| Problem to work on |
When you find the line with "U12: AND 74LS08" among the records below, reproduce it and each line after it exactly, ending with the line with "U24: NOT CD4069".

--*--

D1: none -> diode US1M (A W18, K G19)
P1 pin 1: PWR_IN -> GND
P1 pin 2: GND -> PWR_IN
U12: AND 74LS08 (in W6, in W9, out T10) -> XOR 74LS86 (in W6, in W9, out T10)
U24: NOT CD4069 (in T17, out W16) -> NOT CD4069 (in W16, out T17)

--*--

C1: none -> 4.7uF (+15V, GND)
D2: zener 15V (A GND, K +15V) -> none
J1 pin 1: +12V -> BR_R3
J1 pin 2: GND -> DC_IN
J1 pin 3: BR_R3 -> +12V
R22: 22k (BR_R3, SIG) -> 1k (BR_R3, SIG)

--*--

| Task result |
U12: AND 74LS08 (in W6, in W9, out T10) -> XOR 74LS86 (in W6, in W9, out T10)
U24: NOT CD4069 (in T17, out W16) -> NOT CD4069 (in W16, out T17)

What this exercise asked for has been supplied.